Problem >> All lines from the opening of the entries below through the line containing "TOF3 pin XSHUT: D12 -> A5" must be output exactly as they appear, with no other lines.

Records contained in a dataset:
────────────────────────────────────────
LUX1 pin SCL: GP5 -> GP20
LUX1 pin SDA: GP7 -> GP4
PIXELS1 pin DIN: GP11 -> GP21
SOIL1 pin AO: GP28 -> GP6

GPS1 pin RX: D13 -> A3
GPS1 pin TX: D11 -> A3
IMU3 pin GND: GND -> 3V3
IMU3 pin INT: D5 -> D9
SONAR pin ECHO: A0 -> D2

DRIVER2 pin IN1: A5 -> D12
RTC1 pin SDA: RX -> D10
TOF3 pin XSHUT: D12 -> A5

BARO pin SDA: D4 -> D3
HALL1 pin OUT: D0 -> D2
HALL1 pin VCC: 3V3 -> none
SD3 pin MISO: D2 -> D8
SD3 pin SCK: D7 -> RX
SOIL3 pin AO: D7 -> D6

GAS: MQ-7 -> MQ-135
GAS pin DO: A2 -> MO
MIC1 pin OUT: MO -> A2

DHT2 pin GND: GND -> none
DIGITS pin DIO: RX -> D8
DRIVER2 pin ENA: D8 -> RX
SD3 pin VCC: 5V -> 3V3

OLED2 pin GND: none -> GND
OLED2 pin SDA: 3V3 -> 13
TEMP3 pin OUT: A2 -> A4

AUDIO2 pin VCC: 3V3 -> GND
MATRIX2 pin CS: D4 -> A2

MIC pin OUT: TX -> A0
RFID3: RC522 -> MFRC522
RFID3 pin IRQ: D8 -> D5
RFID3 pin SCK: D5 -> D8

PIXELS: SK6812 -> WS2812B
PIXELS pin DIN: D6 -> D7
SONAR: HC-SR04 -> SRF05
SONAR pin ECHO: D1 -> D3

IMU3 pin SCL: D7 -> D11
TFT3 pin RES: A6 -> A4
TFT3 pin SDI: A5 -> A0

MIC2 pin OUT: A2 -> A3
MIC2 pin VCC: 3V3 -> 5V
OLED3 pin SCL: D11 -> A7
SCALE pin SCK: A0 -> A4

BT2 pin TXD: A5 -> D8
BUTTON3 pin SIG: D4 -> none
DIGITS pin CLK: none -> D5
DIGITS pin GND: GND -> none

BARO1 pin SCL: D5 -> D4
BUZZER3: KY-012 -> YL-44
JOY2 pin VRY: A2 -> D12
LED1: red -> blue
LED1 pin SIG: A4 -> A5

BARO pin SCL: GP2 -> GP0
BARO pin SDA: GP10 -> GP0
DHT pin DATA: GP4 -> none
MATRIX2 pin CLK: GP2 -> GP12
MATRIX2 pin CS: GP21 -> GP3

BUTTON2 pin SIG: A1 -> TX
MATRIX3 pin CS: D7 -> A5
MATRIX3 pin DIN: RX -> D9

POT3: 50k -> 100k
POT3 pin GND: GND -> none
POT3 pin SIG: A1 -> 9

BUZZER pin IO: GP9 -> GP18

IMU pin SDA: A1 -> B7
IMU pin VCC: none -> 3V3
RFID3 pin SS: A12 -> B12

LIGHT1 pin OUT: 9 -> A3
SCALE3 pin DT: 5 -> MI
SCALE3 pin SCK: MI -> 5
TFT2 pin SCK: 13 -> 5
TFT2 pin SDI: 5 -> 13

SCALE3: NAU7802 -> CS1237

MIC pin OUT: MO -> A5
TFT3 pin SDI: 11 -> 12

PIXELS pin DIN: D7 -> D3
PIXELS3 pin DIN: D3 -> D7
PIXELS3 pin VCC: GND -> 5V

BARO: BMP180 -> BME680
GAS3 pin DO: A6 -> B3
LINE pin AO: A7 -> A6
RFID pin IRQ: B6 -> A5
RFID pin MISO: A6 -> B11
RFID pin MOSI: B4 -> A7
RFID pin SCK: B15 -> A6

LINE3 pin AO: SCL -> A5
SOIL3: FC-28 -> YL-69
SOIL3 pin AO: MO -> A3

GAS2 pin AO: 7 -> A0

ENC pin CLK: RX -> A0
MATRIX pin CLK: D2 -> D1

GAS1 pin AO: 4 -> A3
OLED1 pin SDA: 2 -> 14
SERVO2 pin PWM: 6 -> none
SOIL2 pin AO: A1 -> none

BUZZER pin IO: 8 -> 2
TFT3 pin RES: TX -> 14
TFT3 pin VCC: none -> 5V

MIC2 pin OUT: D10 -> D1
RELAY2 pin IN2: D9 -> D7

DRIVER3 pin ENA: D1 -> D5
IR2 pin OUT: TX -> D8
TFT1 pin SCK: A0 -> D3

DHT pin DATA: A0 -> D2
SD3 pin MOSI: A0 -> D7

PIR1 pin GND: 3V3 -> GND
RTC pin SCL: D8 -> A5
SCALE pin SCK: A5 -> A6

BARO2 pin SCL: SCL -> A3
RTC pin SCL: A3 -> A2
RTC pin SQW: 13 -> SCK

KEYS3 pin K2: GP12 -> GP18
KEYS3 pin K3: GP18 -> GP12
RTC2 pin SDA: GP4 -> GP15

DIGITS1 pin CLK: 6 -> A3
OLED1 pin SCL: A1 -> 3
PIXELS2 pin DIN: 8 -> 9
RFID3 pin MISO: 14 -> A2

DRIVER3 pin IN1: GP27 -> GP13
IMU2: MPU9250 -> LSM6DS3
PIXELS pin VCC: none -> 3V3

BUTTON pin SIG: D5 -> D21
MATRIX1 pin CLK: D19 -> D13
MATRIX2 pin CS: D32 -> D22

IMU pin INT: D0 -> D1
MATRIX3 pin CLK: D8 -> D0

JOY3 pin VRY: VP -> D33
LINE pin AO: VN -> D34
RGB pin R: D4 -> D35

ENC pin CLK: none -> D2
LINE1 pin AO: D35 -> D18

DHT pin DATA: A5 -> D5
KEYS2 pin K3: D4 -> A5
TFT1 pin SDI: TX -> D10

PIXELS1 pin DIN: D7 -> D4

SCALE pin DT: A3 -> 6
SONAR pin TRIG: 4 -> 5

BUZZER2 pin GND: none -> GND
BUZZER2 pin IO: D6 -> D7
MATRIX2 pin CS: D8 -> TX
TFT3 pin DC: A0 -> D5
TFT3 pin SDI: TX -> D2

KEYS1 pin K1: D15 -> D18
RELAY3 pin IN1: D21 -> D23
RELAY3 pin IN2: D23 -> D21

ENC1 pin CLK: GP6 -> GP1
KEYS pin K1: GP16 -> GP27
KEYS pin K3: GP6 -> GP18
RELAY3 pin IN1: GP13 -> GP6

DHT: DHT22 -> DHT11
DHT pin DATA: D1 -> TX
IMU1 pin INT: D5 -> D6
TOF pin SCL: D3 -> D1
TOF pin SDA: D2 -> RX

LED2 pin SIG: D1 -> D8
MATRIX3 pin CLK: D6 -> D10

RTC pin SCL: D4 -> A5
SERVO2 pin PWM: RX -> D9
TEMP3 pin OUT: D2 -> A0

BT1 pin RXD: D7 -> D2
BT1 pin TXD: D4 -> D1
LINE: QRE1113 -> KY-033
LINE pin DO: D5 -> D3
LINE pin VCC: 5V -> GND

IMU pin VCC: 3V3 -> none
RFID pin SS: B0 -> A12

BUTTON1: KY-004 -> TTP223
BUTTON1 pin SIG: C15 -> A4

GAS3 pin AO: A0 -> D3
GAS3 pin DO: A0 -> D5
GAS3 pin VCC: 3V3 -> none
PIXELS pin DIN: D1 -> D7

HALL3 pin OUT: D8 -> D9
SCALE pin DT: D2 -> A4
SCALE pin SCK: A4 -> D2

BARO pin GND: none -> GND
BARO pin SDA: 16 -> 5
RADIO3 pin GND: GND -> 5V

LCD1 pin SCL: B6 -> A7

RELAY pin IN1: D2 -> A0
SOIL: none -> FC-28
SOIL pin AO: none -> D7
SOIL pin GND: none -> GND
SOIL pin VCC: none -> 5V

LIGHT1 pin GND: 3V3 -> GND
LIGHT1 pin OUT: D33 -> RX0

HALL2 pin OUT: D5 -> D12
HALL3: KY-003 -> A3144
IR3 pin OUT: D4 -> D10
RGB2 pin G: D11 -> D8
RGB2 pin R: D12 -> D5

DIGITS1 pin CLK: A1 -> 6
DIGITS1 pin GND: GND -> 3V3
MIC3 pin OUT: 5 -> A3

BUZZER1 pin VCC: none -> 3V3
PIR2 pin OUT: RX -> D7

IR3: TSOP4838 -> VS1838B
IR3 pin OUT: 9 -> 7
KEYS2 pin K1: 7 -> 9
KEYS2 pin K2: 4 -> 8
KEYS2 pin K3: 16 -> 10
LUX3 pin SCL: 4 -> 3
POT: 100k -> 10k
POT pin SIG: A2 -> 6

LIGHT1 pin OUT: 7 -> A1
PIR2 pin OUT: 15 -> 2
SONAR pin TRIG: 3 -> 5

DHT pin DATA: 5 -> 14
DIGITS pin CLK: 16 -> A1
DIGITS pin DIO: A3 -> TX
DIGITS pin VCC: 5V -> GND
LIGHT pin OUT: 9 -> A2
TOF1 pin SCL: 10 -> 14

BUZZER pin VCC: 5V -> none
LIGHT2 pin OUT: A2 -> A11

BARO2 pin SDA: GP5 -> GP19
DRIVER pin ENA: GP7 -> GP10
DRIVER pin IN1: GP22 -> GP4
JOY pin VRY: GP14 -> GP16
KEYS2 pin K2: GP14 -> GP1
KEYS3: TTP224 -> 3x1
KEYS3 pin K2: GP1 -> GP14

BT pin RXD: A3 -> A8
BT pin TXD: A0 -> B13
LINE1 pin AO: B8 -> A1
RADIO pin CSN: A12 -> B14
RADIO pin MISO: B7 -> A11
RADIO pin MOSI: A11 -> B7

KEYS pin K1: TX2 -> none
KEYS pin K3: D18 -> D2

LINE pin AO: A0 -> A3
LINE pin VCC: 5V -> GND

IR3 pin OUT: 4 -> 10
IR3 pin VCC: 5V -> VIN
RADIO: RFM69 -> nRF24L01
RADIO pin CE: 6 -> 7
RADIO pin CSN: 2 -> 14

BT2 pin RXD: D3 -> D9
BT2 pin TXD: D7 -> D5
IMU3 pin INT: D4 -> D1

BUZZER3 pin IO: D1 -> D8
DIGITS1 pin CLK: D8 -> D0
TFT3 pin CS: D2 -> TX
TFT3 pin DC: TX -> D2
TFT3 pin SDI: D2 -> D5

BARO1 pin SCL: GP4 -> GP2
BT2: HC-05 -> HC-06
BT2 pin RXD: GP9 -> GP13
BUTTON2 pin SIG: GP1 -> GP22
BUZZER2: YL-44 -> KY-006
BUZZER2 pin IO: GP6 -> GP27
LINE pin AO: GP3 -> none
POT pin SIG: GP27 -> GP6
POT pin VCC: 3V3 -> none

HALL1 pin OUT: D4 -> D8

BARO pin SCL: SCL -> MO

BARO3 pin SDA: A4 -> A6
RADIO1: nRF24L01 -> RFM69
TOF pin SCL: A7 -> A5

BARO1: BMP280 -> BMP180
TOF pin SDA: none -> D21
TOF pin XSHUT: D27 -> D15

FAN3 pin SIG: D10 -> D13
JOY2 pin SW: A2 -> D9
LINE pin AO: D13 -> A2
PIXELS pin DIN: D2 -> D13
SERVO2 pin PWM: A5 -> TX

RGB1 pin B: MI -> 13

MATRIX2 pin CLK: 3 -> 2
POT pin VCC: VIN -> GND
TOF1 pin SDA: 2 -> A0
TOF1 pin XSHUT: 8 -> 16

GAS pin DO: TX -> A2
────────────────────────────────────────
Output of the task >>
LUX1 pin SCL: GP5 -> GP20
LUX1 pin SDA: GP7 -> GP4
PIXELS1 pin DIN: GP11 -> GP21
SOIL1 pin AO: GP28 -> GP6

GPS1 pin RX: D13 -> A3
GPS1 pin TX: D11 -> A3
IMU3 pin GND: GND -> 3V3
IMU3 pin INT: D5 -> D9
SONAR pin ECHO: A0 -> D2

DRIVER2 pin IN1: A5 -> D12
RTC1 pin SDA: RX -> D10
TOF3 pin XSHUT: D12 -> A5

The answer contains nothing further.